Multi-step shape edit data:
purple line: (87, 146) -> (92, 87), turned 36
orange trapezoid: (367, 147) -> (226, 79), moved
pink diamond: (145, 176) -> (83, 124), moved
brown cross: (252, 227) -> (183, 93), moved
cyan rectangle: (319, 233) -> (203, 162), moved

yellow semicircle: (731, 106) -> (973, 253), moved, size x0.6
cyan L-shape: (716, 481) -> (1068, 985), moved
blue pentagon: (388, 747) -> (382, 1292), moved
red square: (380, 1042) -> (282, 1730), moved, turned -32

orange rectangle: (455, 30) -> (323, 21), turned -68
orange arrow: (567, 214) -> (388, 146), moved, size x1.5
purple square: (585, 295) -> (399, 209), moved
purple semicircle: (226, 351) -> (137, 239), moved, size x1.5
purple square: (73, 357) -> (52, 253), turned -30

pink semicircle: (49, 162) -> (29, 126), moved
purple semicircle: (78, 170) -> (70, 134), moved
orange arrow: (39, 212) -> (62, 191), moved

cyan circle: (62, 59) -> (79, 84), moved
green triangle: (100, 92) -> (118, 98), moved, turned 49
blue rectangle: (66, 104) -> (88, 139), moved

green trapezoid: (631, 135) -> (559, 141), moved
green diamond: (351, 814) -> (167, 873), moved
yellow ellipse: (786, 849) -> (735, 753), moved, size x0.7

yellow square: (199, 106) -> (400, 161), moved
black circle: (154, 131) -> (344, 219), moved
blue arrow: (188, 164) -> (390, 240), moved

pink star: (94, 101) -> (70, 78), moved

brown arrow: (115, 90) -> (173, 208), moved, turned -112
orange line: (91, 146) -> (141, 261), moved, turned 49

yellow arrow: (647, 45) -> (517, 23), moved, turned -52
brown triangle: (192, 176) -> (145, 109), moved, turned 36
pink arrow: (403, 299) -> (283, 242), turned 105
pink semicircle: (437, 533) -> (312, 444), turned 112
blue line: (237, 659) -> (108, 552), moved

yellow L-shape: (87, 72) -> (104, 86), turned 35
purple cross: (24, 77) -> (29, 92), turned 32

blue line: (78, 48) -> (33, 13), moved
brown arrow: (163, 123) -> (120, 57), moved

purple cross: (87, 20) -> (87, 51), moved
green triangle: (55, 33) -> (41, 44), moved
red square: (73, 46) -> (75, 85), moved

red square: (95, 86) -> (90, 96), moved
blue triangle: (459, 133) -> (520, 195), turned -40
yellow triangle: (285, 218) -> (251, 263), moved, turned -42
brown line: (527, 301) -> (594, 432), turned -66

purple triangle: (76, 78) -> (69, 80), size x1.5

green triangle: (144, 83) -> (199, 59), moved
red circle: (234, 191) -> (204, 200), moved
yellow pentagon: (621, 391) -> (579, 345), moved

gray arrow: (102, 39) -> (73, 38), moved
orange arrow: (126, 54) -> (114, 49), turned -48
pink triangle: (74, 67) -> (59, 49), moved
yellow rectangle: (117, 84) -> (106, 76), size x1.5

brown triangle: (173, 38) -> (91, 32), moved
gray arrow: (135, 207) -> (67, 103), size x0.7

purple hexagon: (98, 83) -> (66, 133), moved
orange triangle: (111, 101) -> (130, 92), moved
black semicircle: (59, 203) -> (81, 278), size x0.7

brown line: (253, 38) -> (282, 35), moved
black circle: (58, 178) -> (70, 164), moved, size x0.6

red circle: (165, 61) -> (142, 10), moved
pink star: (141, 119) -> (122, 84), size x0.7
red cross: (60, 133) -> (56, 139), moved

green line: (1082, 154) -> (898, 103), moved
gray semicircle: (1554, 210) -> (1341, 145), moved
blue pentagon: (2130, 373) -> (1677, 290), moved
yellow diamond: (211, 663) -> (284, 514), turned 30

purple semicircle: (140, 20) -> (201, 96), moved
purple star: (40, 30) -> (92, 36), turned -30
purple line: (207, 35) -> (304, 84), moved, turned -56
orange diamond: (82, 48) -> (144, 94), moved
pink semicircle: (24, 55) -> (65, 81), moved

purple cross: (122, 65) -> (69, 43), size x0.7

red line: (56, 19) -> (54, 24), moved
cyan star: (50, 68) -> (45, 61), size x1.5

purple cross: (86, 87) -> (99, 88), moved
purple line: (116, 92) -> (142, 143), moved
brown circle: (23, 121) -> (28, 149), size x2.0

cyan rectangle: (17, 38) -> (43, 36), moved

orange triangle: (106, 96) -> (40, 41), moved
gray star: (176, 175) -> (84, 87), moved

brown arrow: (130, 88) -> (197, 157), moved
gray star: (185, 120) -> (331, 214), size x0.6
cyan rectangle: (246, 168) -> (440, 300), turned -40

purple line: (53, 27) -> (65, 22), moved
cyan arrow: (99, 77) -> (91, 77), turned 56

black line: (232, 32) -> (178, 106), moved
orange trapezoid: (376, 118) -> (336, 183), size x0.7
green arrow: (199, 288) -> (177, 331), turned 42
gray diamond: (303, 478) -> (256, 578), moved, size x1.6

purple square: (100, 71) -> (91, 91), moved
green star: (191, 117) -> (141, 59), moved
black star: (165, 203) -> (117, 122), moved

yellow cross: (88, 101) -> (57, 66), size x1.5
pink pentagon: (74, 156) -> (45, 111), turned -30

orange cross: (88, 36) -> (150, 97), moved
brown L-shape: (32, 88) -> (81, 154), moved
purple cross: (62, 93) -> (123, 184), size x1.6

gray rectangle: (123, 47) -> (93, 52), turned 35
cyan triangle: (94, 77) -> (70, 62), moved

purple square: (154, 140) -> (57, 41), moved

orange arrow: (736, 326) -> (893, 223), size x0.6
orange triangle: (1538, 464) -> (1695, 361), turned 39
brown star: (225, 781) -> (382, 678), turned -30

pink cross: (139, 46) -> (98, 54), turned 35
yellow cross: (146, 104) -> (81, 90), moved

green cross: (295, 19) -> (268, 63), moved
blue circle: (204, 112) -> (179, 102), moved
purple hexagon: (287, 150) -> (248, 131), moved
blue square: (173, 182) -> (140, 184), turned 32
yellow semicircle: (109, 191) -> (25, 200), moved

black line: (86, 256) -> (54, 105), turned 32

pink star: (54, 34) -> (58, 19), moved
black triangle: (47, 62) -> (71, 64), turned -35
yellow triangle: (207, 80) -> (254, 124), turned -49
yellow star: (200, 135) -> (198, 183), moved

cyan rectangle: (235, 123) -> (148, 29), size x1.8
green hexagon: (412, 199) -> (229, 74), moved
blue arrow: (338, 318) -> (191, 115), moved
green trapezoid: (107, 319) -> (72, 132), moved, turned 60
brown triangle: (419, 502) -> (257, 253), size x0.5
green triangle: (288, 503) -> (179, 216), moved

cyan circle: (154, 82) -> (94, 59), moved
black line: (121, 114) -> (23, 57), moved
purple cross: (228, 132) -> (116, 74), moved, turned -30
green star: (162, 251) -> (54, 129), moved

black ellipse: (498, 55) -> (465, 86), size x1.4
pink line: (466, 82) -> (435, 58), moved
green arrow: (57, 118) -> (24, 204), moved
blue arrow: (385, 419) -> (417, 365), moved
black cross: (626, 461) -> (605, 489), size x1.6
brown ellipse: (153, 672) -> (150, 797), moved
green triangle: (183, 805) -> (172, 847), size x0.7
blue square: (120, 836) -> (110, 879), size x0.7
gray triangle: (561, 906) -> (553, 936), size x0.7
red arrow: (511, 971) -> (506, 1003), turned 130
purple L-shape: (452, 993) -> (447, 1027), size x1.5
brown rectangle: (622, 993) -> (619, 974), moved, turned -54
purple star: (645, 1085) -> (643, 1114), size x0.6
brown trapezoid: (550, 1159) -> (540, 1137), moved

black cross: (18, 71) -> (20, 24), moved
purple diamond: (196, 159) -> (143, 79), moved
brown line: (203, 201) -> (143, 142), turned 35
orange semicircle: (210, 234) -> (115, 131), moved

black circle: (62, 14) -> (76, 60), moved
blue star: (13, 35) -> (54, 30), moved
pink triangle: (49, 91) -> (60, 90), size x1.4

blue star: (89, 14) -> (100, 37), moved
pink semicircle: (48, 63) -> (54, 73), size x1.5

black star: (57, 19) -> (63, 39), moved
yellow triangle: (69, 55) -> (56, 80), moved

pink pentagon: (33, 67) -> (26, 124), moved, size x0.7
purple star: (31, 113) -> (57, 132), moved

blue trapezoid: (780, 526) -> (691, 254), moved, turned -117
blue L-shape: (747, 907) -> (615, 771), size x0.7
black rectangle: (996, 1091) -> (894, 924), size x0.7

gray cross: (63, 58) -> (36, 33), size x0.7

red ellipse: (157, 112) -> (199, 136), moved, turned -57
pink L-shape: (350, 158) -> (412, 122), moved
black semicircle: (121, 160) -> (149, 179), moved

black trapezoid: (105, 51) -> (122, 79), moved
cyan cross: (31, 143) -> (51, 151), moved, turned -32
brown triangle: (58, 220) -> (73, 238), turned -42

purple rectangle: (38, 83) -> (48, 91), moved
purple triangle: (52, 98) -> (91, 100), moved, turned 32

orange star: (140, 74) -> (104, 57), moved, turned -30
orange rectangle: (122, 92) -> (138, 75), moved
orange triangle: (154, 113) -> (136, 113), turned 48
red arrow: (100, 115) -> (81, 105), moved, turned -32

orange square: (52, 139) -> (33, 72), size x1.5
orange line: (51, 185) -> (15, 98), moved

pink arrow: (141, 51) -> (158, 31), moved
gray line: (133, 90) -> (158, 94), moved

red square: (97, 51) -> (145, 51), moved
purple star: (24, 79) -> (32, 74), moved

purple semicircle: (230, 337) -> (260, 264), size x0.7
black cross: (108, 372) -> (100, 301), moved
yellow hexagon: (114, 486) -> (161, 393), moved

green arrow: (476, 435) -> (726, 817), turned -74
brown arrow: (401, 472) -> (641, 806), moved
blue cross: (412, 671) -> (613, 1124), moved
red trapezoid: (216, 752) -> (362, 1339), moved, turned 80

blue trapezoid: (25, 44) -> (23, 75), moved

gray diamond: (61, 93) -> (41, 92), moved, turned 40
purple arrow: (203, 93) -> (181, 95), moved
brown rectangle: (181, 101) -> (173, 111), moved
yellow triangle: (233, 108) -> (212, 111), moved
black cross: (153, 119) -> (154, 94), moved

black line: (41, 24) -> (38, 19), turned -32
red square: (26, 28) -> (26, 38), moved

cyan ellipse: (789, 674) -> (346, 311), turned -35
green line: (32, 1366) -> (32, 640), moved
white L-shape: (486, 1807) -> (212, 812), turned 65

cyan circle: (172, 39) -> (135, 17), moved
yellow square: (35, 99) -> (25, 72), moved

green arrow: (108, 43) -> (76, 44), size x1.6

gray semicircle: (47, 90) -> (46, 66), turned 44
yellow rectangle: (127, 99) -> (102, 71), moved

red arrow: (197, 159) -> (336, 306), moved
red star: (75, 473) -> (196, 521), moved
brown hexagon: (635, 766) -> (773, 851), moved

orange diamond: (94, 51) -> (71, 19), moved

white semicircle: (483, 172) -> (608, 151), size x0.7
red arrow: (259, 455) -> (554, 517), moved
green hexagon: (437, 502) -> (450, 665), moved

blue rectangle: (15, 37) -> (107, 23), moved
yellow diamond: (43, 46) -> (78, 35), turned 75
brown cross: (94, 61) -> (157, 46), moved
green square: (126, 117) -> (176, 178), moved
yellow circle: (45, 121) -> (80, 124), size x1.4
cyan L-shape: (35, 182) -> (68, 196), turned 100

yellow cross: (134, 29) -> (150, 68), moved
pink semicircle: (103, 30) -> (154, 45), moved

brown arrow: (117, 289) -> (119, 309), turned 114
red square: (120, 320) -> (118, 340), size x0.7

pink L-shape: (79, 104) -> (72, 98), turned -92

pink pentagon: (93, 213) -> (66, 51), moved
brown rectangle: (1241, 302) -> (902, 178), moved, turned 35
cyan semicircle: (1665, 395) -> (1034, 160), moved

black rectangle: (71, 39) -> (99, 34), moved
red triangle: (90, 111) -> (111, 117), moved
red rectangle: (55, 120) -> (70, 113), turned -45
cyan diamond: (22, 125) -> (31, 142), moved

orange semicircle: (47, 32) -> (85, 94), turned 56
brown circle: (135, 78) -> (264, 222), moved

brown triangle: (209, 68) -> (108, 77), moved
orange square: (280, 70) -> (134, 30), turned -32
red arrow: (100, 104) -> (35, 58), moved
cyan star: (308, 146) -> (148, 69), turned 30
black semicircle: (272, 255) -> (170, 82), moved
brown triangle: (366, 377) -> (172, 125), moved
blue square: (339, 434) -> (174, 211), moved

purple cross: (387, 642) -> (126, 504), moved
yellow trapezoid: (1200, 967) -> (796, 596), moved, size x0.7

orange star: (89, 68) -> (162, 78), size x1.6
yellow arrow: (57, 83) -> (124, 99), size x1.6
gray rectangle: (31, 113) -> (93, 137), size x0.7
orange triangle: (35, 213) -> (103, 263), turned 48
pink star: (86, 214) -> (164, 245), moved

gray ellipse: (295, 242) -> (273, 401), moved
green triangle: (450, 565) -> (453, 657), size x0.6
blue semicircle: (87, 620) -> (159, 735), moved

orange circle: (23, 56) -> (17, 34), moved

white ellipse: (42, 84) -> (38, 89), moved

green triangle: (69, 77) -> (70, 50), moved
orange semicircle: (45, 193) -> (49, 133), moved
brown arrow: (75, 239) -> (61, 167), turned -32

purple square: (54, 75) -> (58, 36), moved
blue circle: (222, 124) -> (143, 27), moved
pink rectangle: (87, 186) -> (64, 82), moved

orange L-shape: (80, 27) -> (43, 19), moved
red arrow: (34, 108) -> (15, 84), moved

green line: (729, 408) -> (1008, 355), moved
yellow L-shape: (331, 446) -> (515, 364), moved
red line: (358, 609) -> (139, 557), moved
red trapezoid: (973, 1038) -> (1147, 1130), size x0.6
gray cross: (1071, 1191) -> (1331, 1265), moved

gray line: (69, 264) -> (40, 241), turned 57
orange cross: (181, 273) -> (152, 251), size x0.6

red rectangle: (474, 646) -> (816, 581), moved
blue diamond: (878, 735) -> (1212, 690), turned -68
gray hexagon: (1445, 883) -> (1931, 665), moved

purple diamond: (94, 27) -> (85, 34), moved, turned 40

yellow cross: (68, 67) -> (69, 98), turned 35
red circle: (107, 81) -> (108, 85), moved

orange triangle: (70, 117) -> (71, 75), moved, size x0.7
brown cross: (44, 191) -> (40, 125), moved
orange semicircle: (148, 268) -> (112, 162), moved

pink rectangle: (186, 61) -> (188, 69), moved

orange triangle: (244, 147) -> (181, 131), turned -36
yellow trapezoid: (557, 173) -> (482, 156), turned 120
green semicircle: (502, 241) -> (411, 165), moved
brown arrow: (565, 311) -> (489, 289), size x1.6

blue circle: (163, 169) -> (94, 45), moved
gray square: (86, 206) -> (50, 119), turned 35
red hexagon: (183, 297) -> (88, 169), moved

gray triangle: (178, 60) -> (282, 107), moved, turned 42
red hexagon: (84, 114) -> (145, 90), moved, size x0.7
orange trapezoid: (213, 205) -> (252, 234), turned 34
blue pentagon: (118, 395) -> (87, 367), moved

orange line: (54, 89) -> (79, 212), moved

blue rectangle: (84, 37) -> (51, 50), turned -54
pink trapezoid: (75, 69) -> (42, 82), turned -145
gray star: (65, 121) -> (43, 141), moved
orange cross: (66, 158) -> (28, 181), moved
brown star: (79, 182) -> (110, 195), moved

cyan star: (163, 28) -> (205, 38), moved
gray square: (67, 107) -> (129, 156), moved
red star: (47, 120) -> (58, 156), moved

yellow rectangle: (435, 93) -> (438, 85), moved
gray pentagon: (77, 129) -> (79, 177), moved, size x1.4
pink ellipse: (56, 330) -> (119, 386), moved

What this task involves >>
Return only the number of lines in the preceding records that contain the string "diamond".

Response below >>
12